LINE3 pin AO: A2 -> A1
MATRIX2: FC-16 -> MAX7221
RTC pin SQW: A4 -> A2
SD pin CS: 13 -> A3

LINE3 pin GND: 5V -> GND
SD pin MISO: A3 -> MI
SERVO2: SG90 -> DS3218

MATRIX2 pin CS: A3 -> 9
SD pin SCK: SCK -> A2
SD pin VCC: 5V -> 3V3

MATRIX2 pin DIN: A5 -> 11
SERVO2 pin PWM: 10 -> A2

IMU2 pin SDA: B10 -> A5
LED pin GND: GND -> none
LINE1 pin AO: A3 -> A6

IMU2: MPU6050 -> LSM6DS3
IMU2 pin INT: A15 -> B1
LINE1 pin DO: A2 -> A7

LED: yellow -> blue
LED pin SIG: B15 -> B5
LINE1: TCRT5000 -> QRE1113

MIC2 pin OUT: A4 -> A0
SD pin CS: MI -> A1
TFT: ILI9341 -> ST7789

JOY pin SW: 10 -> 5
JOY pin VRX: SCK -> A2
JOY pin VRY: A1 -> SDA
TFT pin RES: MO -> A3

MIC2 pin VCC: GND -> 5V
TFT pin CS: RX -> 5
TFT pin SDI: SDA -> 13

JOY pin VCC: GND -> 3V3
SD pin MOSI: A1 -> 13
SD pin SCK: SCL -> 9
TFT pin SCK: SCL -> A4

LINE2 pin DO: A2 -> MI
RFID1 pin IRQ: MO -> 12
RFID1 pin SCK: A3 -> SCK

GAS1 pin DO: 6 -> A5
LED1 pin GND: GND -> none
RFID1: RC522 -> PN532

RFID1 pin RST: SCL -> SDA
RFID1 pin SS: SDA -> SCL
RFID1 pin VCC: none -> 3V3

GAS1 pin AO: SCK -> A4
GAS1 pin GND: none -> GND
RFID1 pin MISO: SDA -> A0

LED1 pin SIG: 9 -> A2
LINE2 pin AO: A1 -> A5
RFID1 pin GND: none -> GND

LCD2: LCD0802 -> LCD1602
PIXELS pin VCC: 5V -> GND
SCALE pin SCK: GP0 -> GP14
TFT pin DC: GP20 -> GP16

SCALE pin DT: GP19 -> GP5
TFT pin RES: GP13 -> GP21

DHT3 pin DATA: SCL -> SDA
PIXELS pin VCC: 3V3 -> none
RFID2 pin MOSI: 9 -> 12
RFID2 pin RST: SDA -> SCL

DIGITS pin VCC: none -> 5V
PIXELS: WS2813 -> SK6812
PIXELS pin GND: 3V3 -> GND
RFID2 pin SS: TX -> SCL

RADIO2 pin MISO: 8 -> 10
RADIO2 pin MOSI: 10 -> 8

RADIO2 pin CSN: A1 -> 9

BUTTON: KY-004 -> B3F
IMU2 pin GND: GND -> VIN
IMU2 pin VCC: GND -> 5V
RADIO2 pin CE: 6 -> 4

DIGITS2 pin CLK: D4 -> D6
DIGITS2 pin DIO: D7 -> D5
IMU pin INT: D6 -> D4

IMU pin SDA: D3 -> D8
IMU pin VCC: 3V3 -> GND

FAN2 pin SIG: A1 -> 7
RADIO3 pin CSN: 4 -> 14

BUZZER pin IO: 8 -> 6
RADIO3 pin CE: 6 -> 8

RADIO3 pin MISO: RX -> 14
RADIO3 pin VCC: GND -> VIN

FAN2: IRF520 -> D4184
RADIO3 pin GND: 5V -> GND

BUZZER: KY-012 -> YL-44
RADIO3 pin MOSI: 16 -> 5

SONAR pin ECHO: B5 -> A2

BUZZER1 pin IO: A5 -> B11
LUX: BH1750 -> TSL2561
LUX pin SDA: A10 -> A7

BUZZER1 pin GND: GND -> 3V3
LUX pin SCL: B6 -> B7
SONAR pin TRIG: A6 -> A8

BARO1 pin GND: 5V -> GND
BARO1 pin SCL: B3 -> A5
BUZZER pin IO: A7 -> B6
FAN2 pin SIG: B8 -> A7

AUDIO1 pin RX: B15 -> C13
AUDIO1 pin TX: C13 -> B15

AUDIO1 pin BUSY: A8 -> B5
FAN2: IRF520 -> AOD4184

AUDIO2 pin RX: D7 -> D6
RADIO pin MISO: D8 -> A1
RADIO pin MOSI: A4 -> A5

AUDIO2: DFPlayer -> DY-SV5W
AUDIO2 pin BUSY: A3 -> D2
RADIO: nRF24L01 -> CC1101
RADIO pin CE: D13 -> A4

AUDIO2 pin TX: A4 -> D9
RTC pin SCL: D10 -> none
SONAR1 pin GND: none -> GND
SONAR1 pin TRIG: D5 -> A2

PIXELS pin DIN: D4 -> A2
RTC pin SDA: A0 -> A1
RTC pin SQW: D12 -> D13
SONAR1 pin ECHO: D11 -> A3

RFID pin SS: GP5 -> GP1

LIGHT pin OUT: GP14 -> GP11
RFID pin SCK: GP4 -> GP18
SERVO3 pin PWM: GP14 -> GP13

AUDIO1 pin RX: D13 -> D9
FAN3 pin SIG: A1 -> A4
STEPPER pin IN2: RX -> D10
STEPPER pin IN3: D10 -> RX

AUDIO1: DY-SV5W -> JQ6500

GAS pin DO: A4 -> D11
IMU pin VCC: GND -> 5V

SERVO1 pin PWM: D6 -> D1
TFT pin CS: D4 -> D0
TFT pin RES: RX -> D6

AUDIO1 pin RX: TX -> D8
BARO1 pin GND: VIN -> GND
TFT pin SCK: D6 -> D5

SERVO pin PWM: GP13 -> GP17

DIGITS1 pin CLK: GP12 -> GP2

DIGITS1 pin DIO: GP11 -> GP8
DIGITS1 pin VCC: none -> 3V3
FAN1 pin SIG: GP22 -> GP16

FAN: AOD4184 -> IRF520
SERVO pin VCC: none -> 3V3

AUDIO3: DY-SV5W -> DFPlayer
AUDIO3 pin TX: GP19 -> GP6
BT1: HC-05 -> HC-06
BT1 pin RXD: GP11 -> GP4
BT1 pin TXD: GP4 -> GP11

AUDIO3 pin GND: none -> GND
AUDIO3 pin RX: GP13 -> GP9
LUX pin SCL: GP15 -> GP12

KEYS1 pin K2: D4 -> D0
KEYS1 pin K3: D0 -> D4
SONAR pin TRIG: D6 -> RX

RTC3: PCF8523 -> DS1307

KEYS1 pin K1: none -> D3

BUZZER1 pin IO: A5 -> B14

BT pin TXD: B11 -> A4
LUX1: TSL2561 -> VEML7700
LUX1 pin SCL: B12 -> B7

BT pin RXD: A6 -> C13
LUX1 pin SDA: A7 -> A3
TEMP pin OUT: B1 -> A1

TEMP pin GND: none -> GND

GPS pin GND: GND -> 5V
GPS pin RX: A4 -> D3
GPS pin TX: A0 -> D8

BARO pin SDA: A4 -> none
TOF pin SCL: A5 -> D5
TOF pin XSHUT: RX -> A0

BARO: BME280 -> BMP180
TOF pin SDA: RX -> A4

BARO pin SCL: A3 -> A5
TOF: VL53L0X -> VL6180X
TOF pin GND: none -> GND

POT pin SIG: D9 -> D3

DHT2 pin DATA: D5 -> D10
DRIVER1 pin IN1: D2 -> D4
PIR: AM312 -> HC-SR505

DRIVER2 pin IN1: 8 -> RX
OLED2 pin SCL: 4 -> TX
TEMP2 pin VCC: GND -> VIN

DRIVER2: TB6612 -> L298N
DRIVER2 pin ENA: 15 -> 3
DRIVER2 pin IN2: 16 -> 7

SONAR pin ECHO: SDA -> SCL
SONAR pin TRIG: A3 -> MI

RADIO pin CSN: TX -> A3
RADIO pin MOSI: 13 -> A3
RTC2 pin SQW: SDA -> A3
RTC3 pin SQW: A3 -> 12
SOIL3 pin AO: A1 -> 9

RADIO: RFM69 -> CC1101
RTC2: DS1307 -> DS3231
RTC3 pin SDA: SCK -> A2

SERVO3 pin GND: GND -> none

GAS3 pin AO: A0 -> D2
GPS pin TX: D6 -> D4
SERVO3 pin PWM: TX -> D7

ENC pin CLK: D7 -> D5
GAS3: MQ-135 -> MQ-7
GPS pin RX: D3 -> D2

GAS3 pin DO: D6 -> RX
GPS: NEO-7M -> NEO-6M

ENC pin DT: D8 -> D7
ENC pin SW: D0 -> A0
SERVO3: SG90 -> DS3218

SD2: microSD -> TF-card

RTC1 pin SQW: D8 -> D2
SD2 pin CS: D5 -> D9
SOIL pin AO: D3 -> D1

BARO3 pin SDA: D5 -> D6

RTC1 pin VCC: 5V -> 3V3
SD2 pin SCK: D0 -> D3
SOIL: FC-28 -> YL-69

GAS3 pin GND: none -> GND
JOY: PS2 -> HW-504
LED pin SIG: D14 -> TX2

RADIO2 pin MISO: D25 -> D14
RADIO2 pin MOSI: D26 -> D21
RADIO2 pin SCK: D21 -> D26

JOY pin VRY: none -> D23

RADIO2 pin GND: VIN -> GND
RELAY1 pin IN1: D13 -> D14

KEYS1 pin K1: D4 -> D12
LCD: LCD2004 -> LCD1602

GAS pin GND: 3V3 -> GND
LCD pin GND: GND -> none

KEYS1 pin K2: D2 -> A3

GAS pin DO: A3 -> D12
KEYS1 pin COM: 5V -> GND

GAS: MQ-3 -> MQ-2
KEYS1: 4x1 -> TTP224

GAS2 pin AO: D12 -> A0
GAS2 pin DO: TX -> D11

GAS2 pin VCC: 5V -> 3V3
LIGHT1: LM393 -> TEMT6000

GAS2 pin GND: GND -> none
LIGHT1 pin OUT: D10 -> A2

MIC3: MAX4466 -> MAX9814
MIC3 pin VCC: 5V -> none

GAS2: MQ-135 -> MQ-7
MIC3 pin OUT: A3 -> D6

========

## TASK TO CARRY OUT
Within the listing above, the range opens at the line with "GPS pin RX: D3 -> D2" and closes at the line with "RELAY1 pin IN1: D13 -> D14". Reproduce exactly the lines of that range, including both ends.

## TASK RESPONSE
GPS pin RX: D3 -> D2

GAS3 pin DO: D6 -> RX
GPS: NEO-7M -> NEO-6M

ENC pin DT: D8 -> D7
ENC pin SW: D0 -> A0
SERVO3: SG90 -> DS3218

SD2: microSD -> TF-card

RTC1 pin SQW: D8 -> D2
SD2 pin CS: D5 -> D9
SOIL pin AO: D3 -> D1

BARO3 pin SDA: D5 -> D6

RTC1 pin VCC: 5V -> 3V3
SD2 pin SCK: D0 -> D3
SOIL: FC-28 -> YL-69

GAS3 pin GND: none -> GND
JOY: PS2 -> HW-504
LED pin SIG: D14 -> TX2

RADIO2 pin MISO: D25 -> D14
RADIO2 pin MOSI: D26 -> D21
RADIO2 pin SCK: D21 -> D26

JOY pin VRY: none -> D23

RADIO2 pin GND: VIN -> GND
RELAY1 pin IN1: D13 -> D14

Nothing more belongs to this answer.